[ABOUT THIS EXERCISE] After locating the line with "(195, 303) = (368, 468): blue" in the entries below, output it and each following line up to and including the line with "camera: 20 degrees right, 5 degrees up", exactly and without pictures.

○ ○ ○ ○

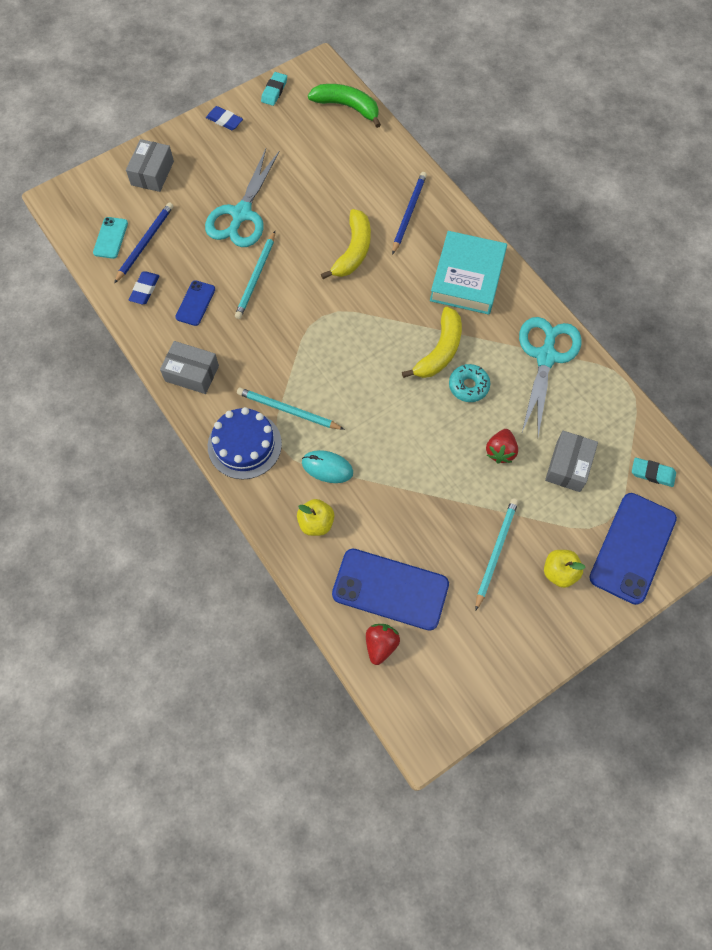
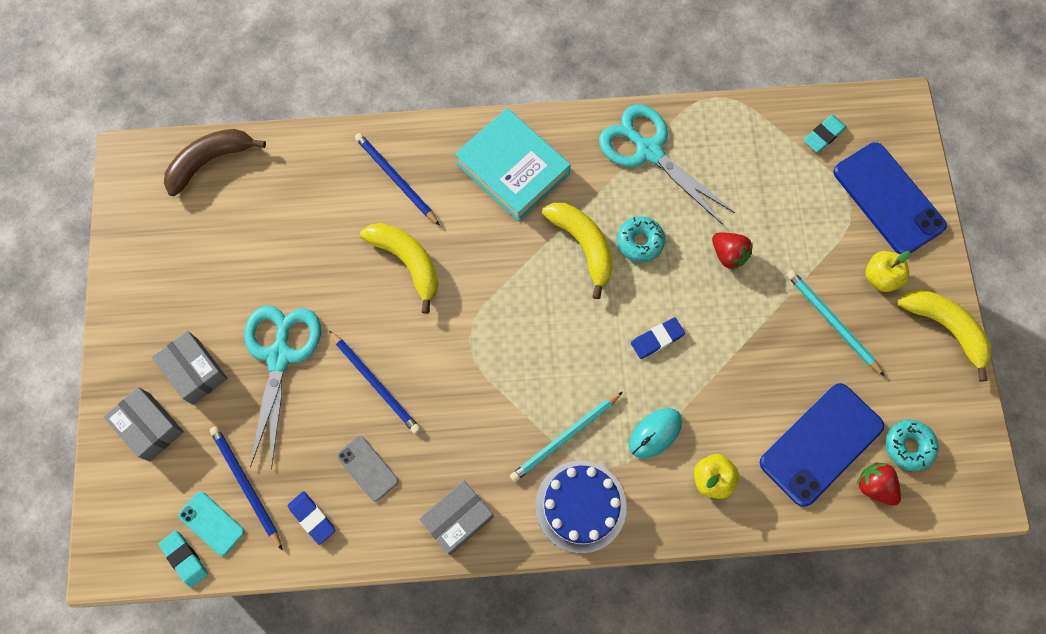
camera: 60 degrees left, 5 degrees up
(195, 303) = (368, 468): blue phone -> grey phone
(224, 120) = (131, 304): blue eraser -> blue eraser (657, 339)
(241, 215) = (280, 355): turquoise scissors -> turquoise scissors turned 135 degrees counterclockwise
(256, 277) = (375, 383): turquoise pencil -> blue pencil
(274, 91) = (129, 227): turquoise eraser -> turquoise eraser (185, 559)
(347, 107) = (210, 161): green banana -> brown banana
(429, 657) = (908, 446): none -> turquoise donut
(549, 643) = (945, 328): none -> yellow banana
(568, 466) = (777, 203): grey box -> grey box (195, 371)

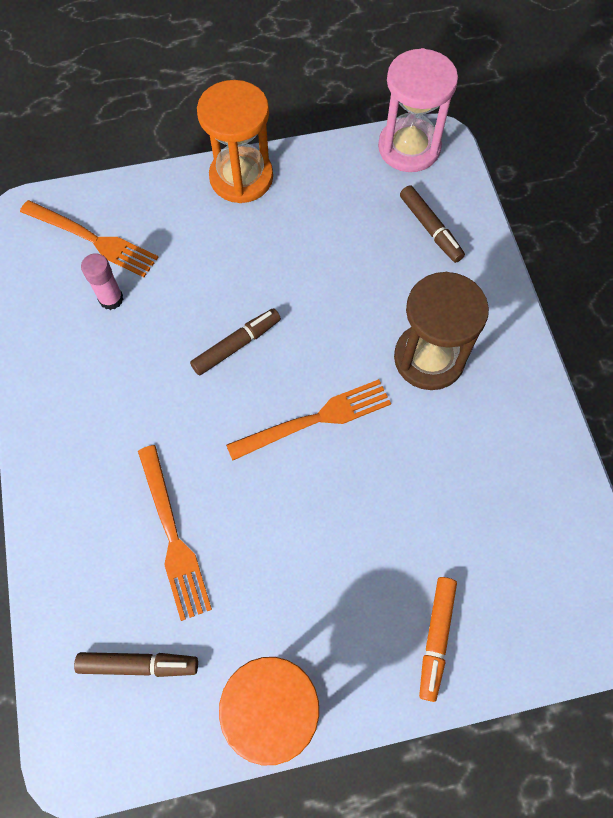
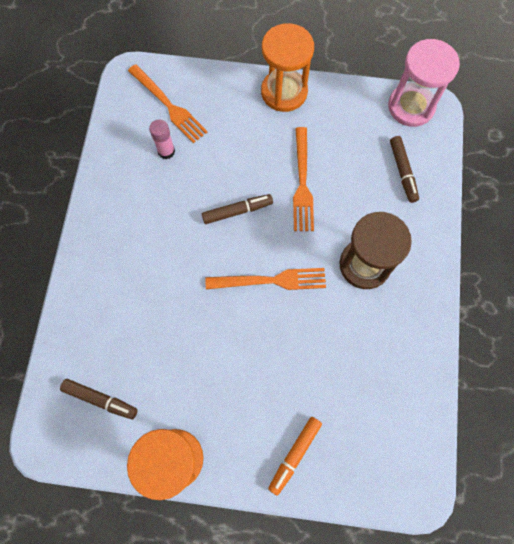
camera: 20 degrees right, 5 degrees up
(173, 536) = (150, 325): orange fork -> orange fork (302, 183)

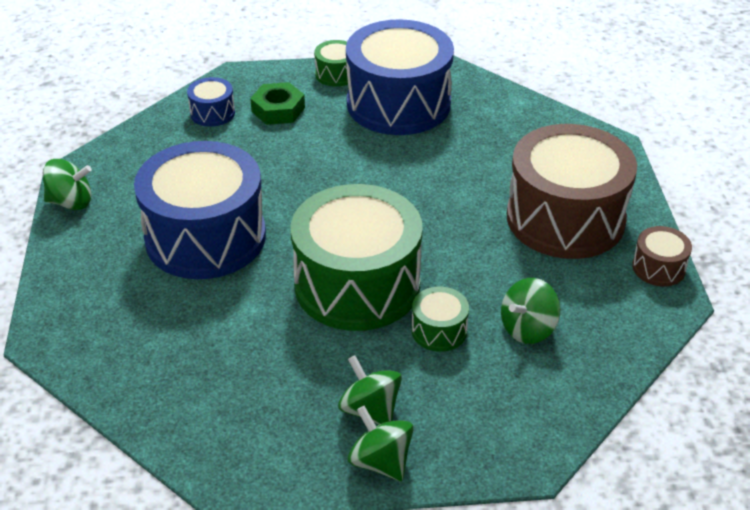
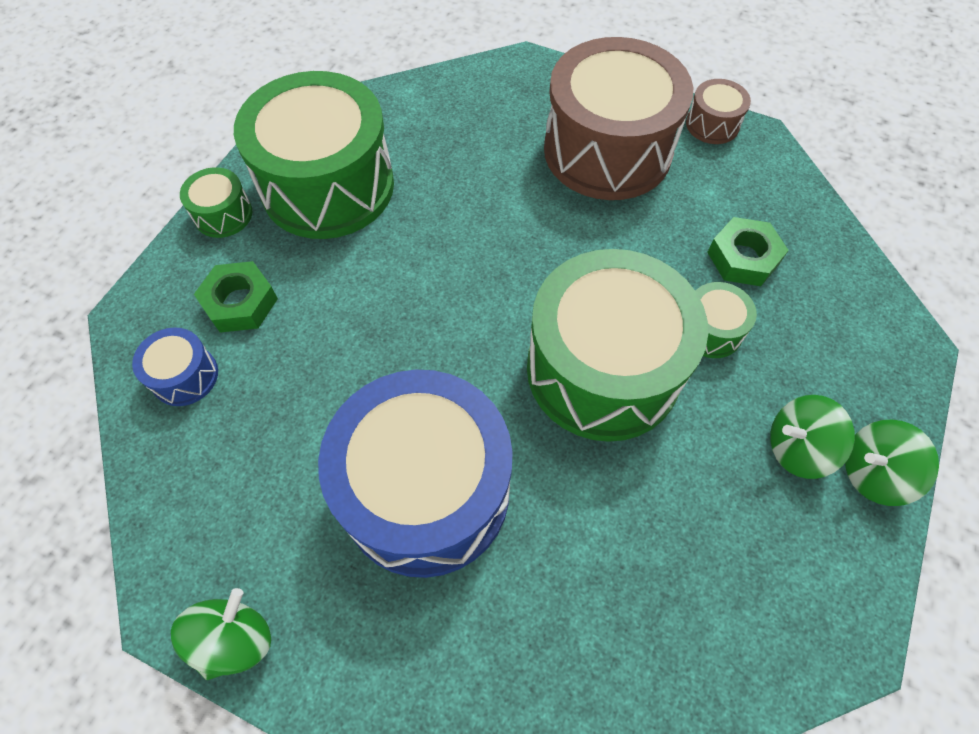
camera: 60 degrees left, 20 degrees up
(398, 104) = (328, 186): blue drum -> green drum
(528, 329) = (743, 258): green spinning top -> green nut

○ ○ ○ ○

[TASK ANSWER]
(195, 303) = (368, 468): blue phone -> grey phone
(224, 120) = (131, 304): blue eraser -> blue eraser (657, 339)
(241, 215) = (280, 355): turquoise scissors -> turquoise scissors turned 135 degrees counterclockwise
(256, 277) = (375, 383): turquoise pencil -> blue pencil
(274, 91) = (129, 227): turquoise eraser -> turquoise eraser (185, 559)
(347, 107) = (210, 161): green banana -> brown banana
(429, 657) = (908, 446): none -> turquoise donut
(549, 643) = (945, 328): none -> yellow banana
(568, 466) = (777, 203): grey box -> grey box (195, 371)

camera: 20 degrees right, 5 degrees up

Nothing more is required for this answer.